> _TO DO_
Your answer must be an exact copy of the records below, with no pictures in it.

> _GIVEN RECORDS_
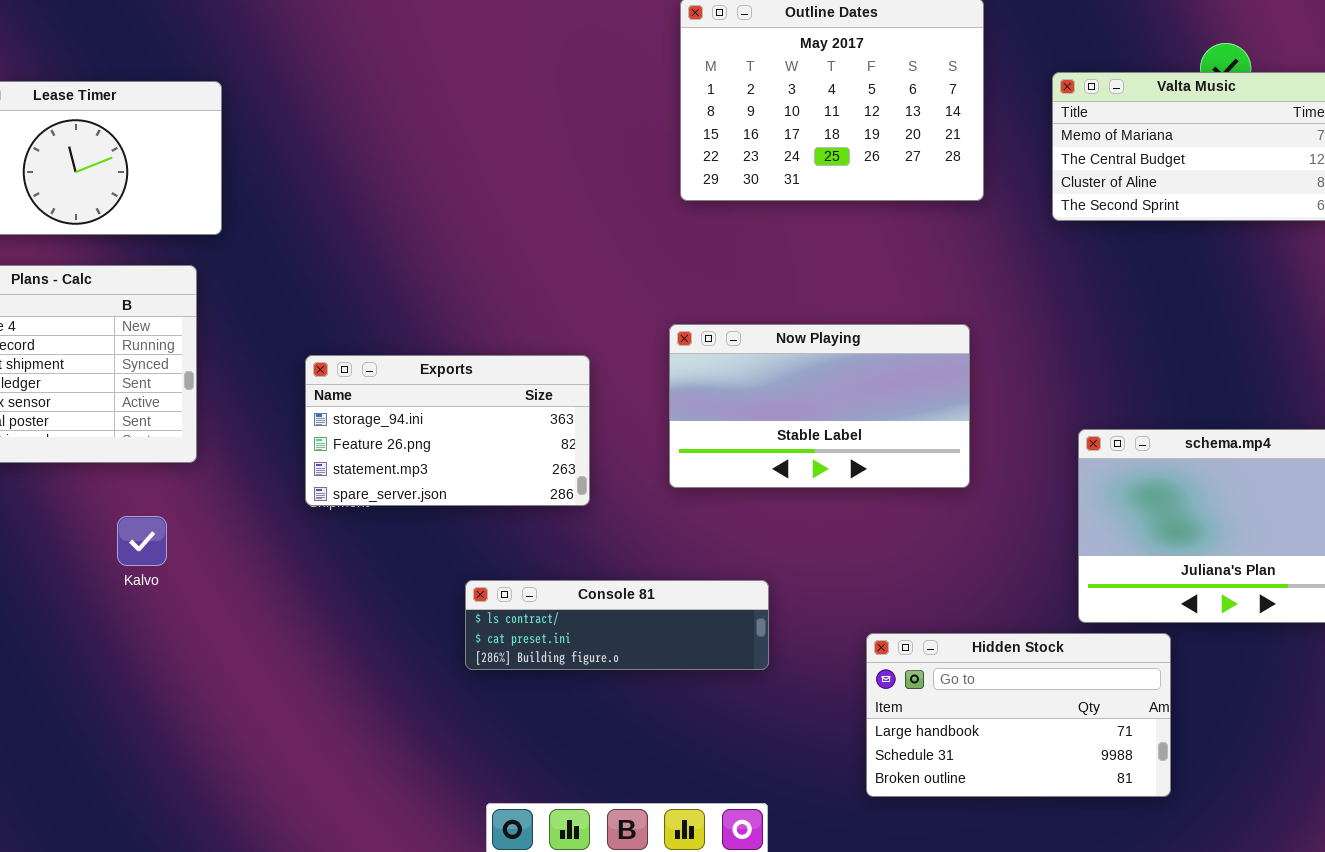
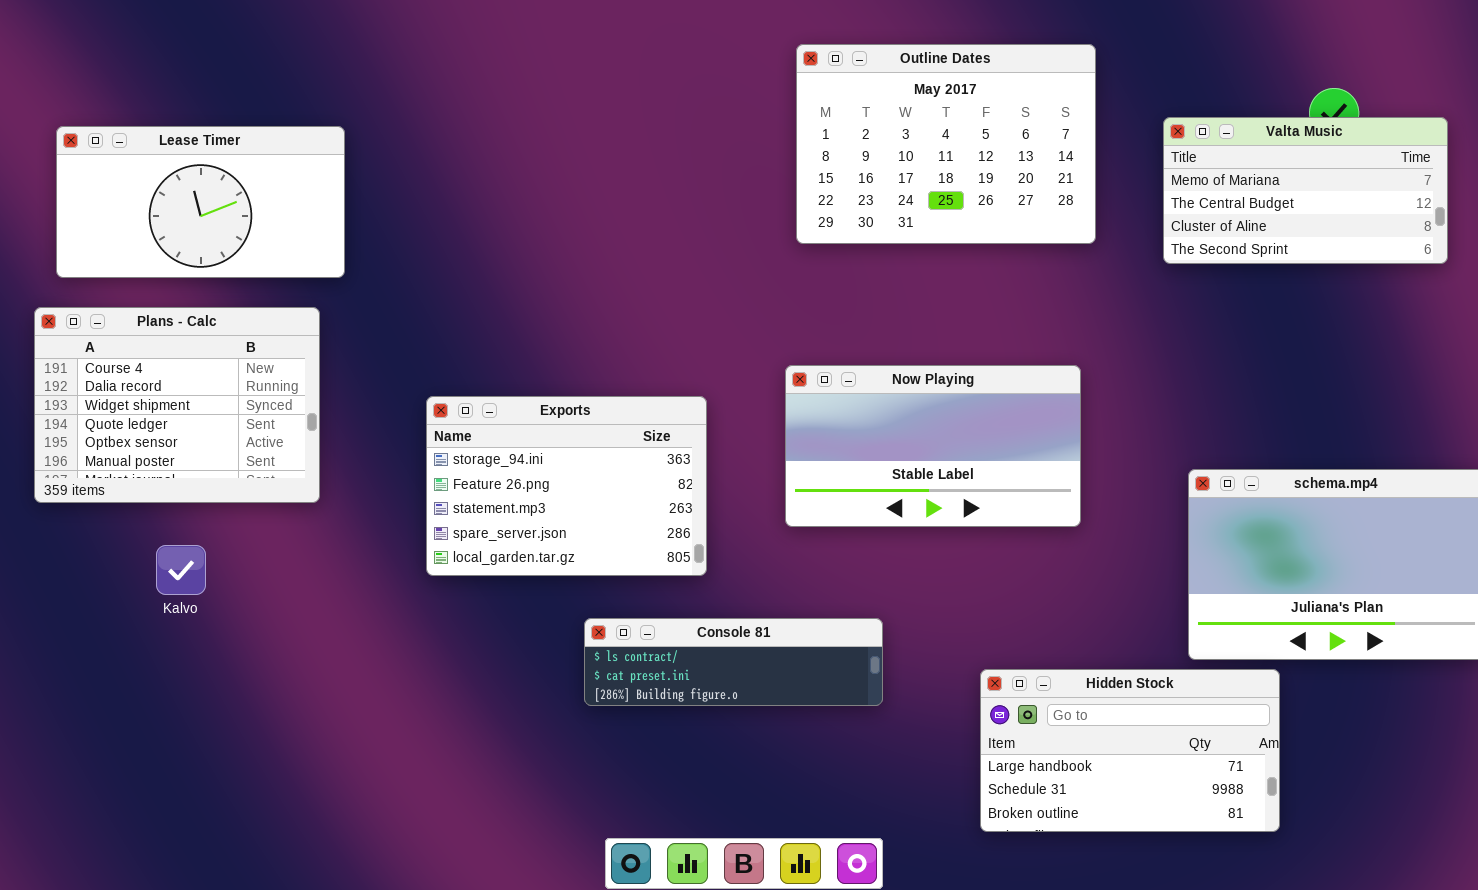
Exports: [305,355,590,506] -> [426,396,707,576], resized
Kalvo: [117,516,167,566] -> [156,545,206,595], moved

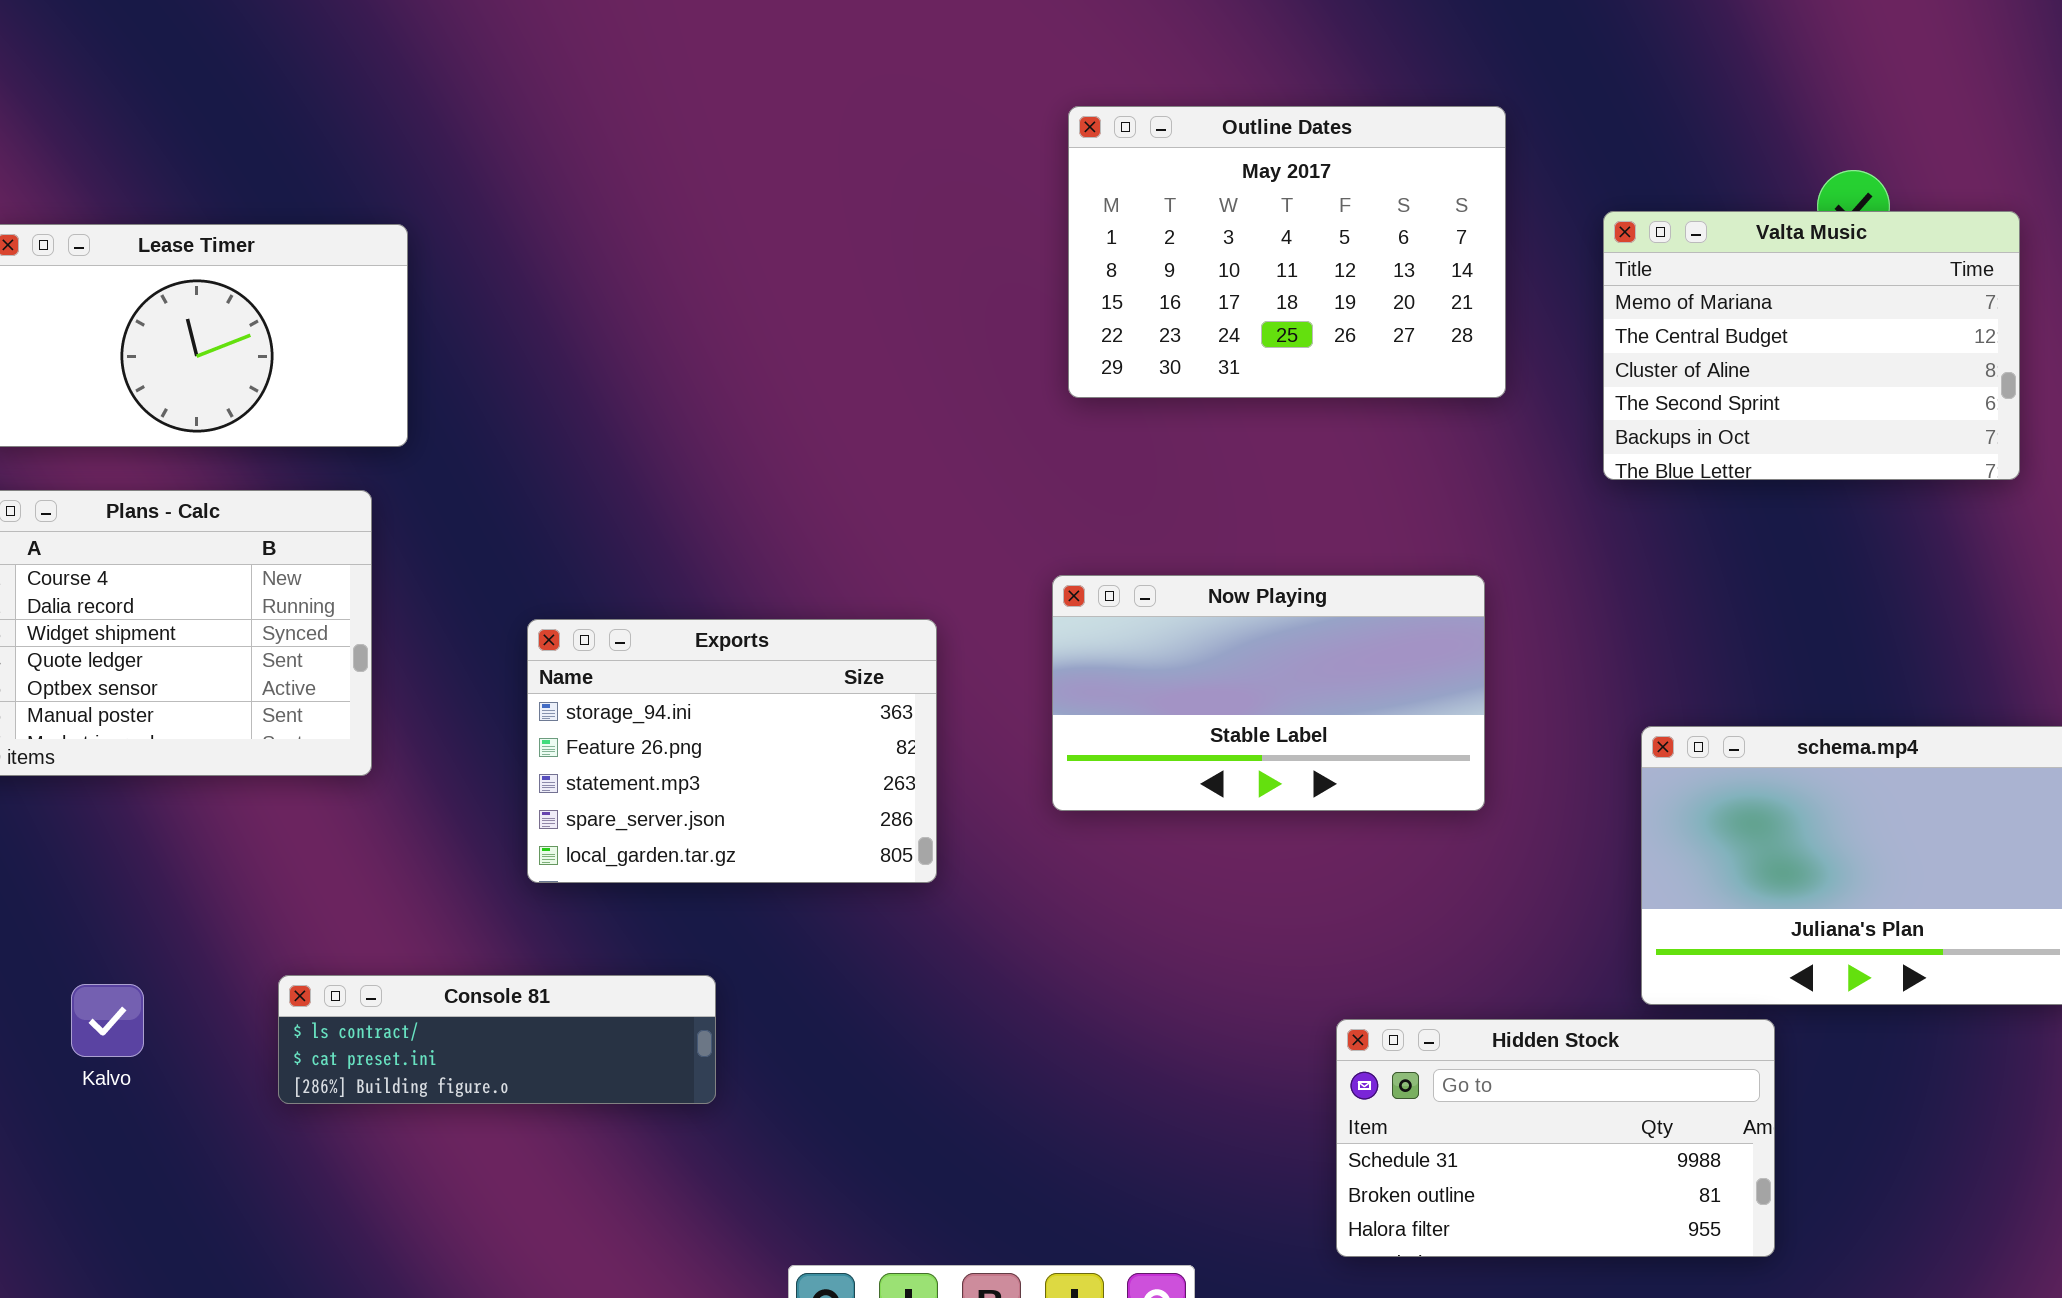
Valta Music: [1163,117,1448,264] -> [1603,211,2020,480], resized
Kalvo: [156,545,206,595] -> [71,984,144,1057], moved
Console 81: [584,618,883,706] -> [278,975,716,1104], moved
Hidden Stock: [980,669,1280,832] -> [1336,1019,1775,1257], scrolled down 1 row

> _FINISHED EXERCISE_
Exports: [305,355,590,506] -> [426,396,707,576], resized
Kalvo: [117,516,167,566] -> [156,545,206,595], moved

Valta Music: [1163,117,1448,264] -> [1603,211,2020,480], resized
Kalvo: [156,545,206,595] -> [71,984,144,1057], moved
Console 81: [584,618,883,706] -> [278,975,716,1104], moved
Hidden Stock: [980,669,1280,832] -> [1336,1019,1775,1257], scrolled down 1 row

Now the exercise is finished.